JOB ITEM - Which lines of the entries contain the word "coffee"? Please list them.
[[ DATA FOR THIS EXERCISE open ]]
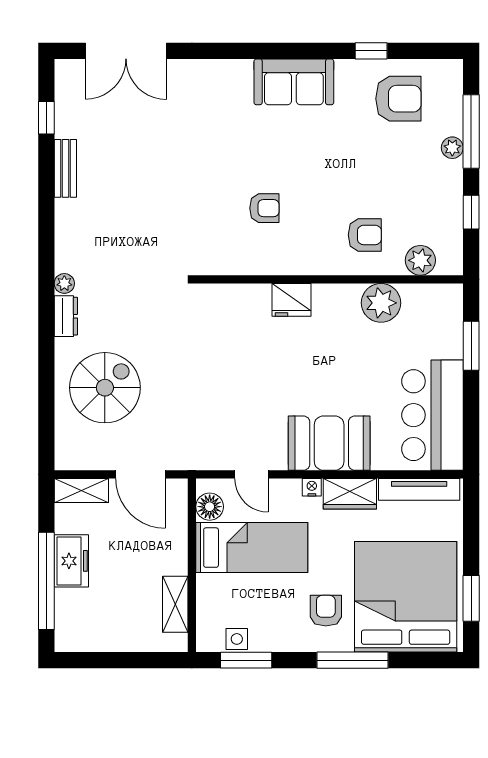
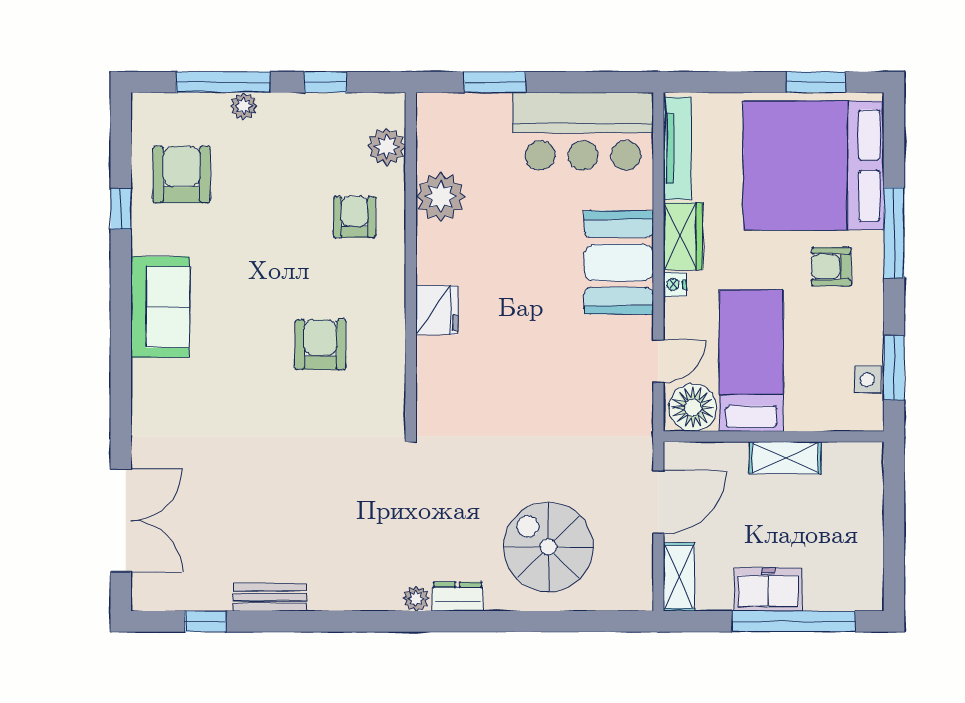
armchair: (264, 208) -> (320, 345), width x1.38, depth x1.38
floor lamp: (210, 507) -> (693, 408), width x1.38, depth x1.38
shelving: (175, 604) -> (785, 458), moved

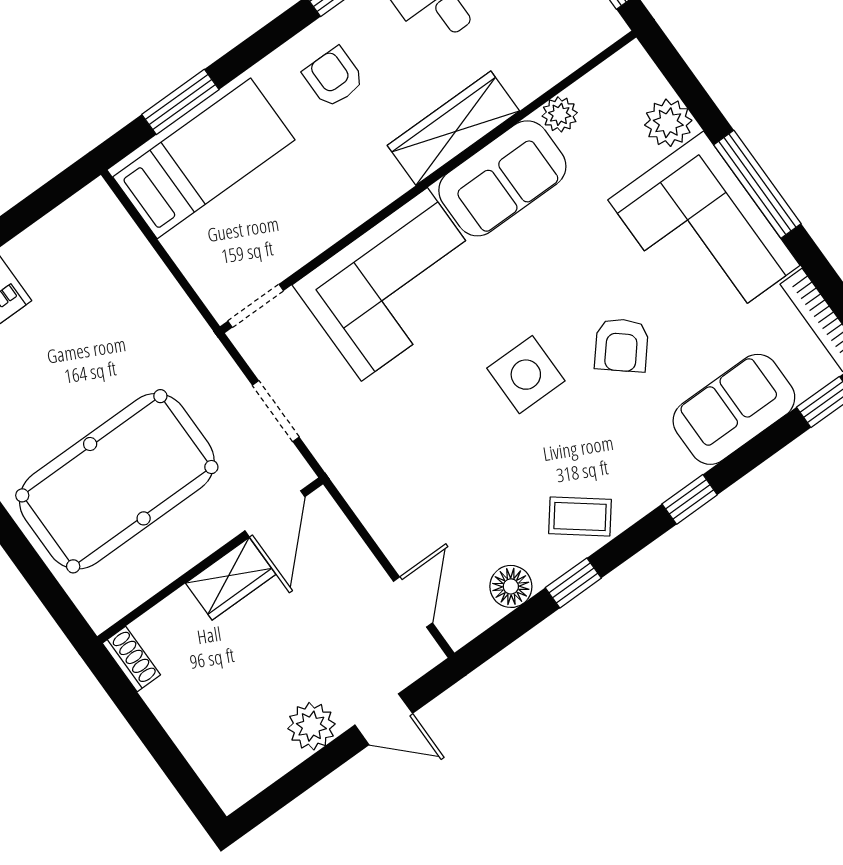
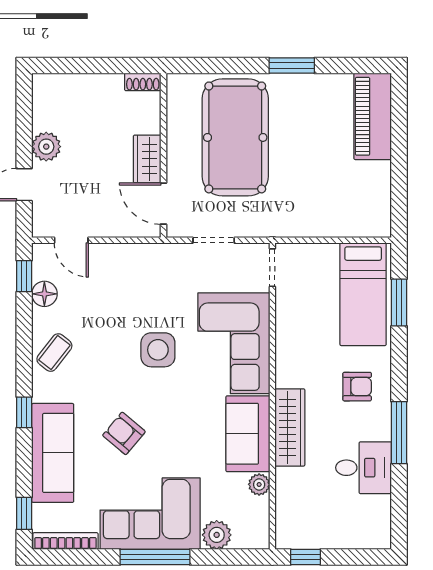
side table: (526, 375) -> (158, 350), moved
sofa: (734, 409) -> (53, 453), width x1.36
window: (573, 583) -> (24, 276), moved

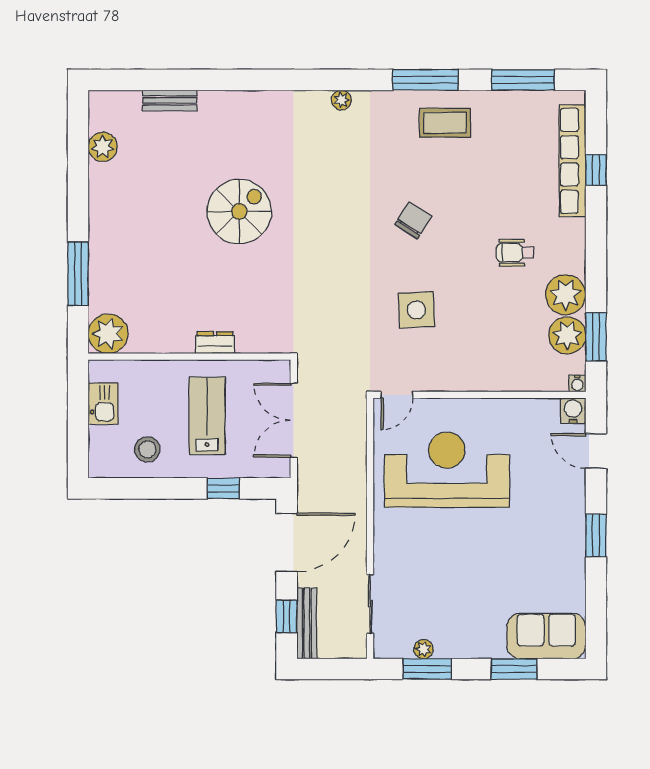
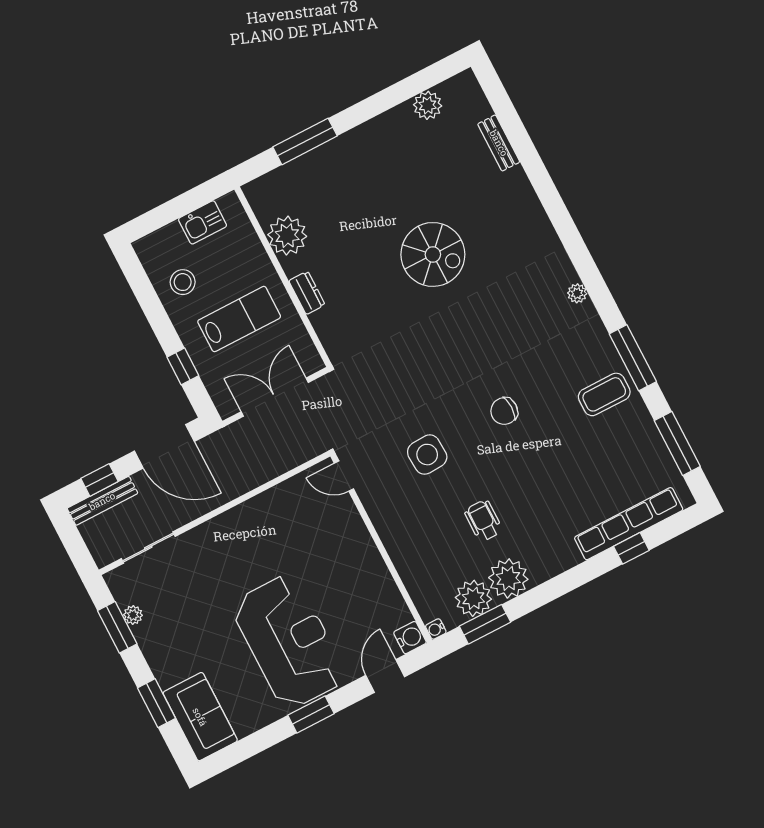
coffee table: (445, 123) -> (604, 394), turned 90
chair: (413, 220) -> (504, 411), turned 148
wheelchair: (515, 253) -> (483, 521), moved
plant: (108, 334) -> (287, 236), moved
reception desk: (447, 470) -> (289, 642), moved

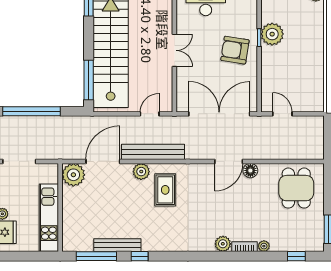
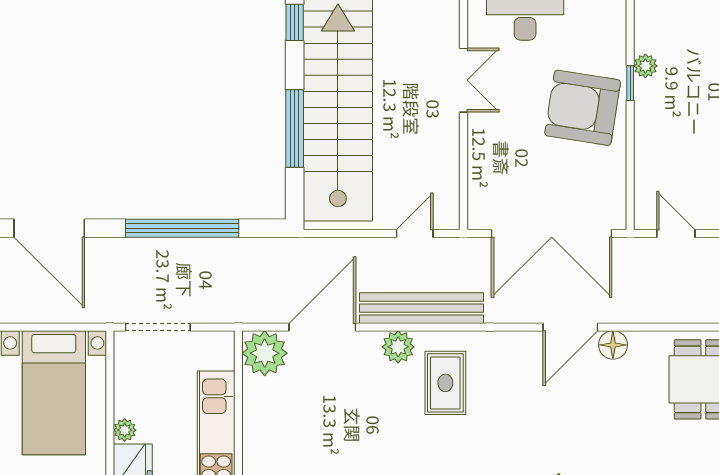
plant: (272, 34) -> (645, 66), width x0.53, depth x0.53
double door: (174, 50) -> (464, 80), moved
armchair: (235, 50) -> (583, 108), width x1.36, depth x1.36
window: (89, 80) -> (295, 129), moved
double door: (219, 114) -> (552, 233), swing flipped

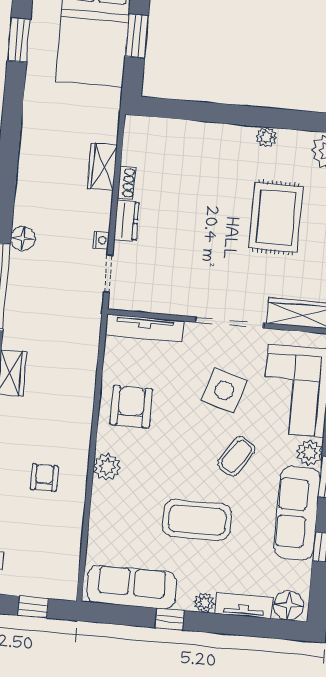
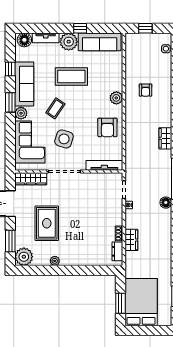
dresser: (127, 221) -> (117, 251), moved
plant: (204, 603) -> (69, 42), width x1.88, depth x1.88

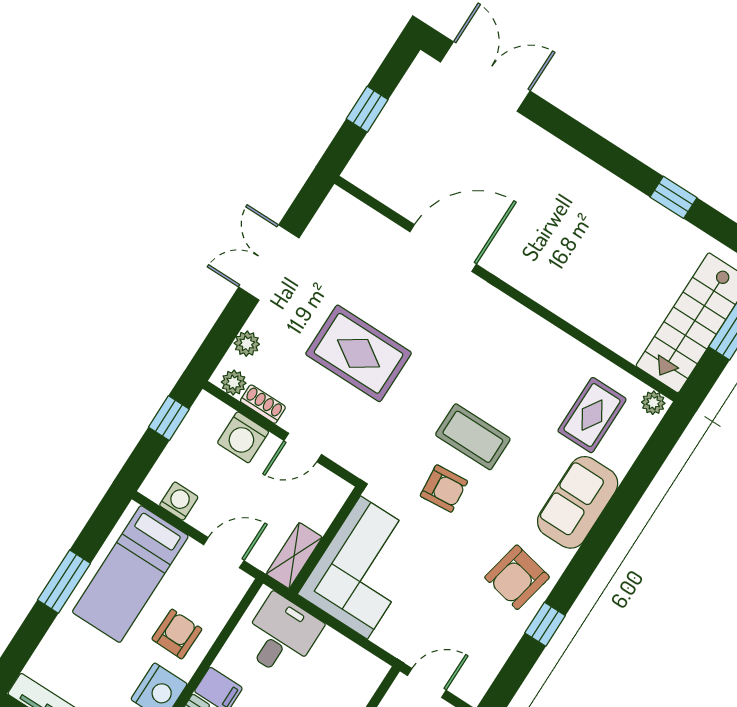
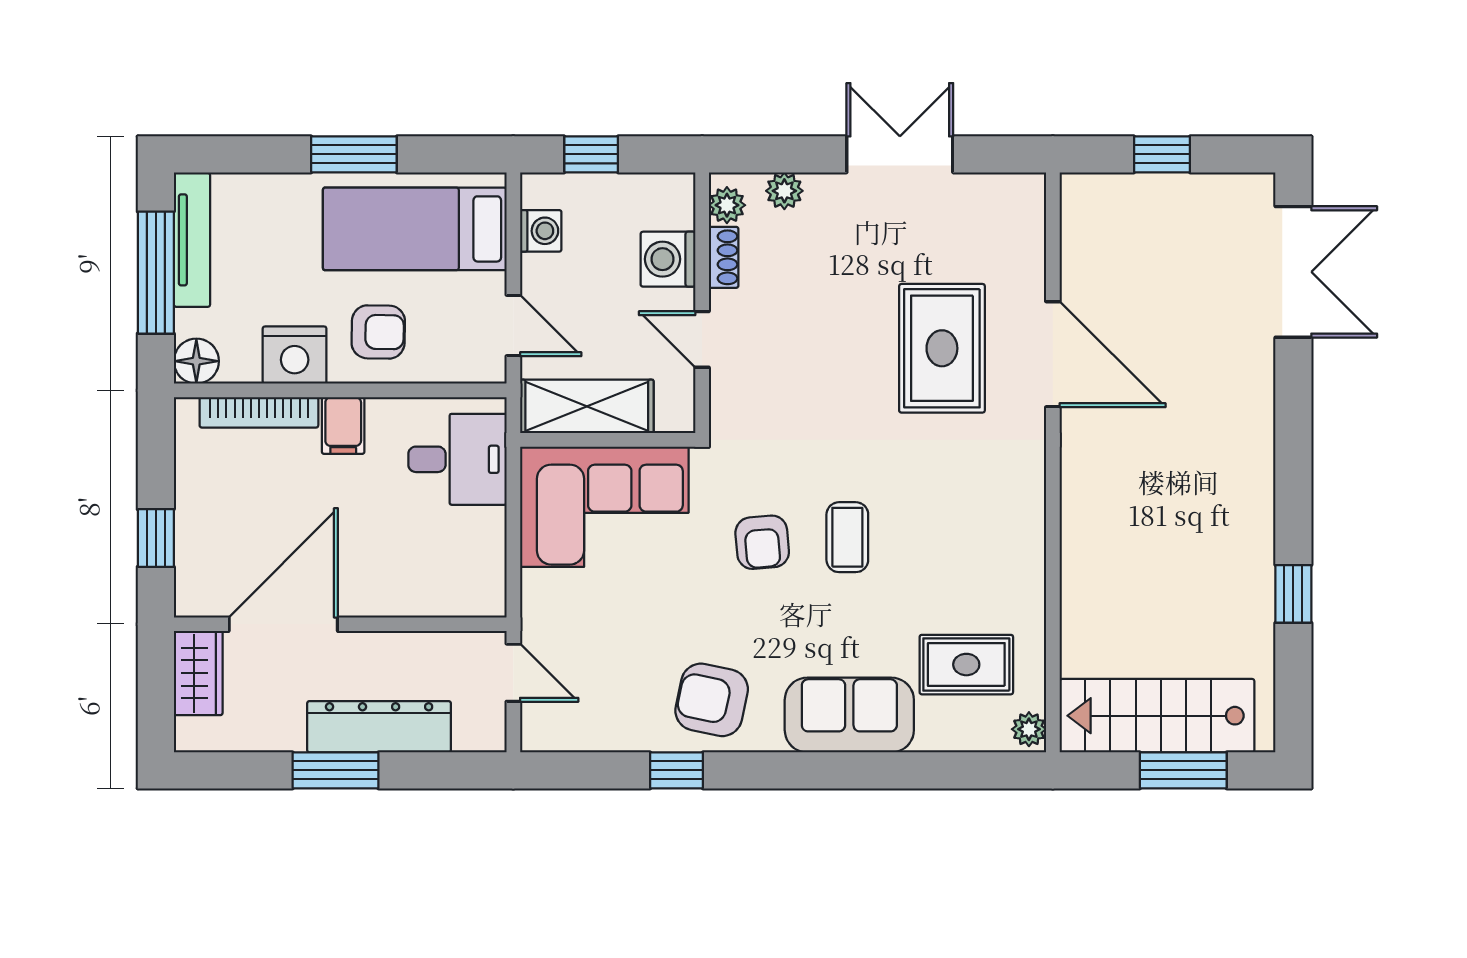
rug: (359, 353) -> (942, 348), moved
window: (169, 418) -> (591, 154), moved
coffee table: (473, 437) -> (847, 537), width x0.73, depth x0.77
shelving: (294, 556) -> (587, 406), width x1.50, depth x1.33

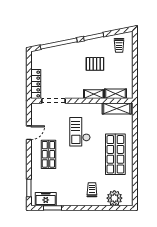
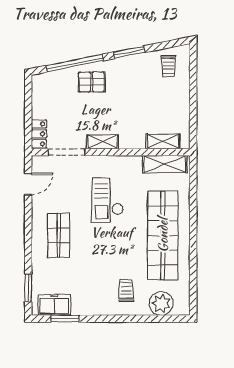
pallet: (95, 64) -> (91, 82), moved
locker: (36, 84) -> (39, 134), width x0.66
shelving: (94, 94) -> (102, 142), moved
door: (29, 133) -> (28, 184), moved
shop shelf: (115, 154) -> (163, 235), width x1.40

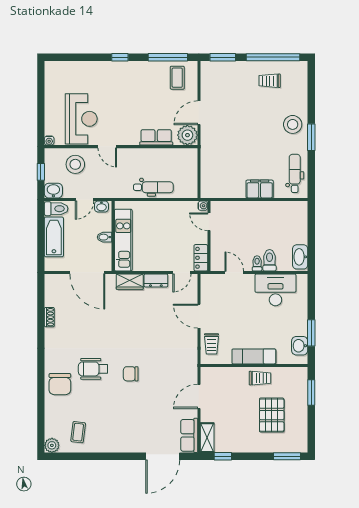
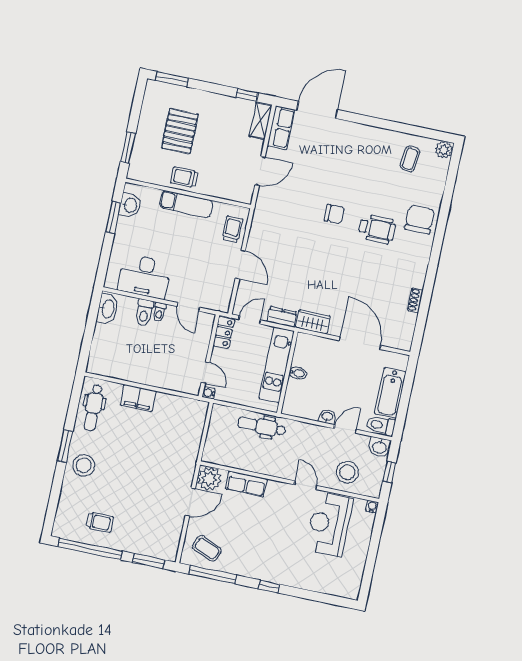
coffee table: (177, 78) -> (207, 548), turned -66
wall: (113, 236) -> (287, 372), moved
bidet: (105, 237) -> (298, 373), moved
kitchen unit: (123, 240) -> (277, 365), moved

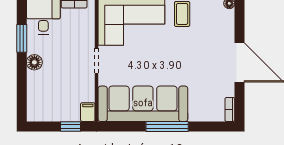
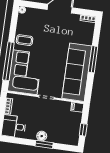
window: (22, 38) -> (44, 144), moved
window: (70, 126) -> (83, 130), moved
[[ DATA FOR THIS EXERCISE closed ]]
TASK RESPONSE -
coffee table: (445, 123) -> (604, 394), turned 90
coffee table: (473, 437) -> (847, 537), width x0.73, depth x0.77
coffee table: (177, 78) -> (207, 548), turned -66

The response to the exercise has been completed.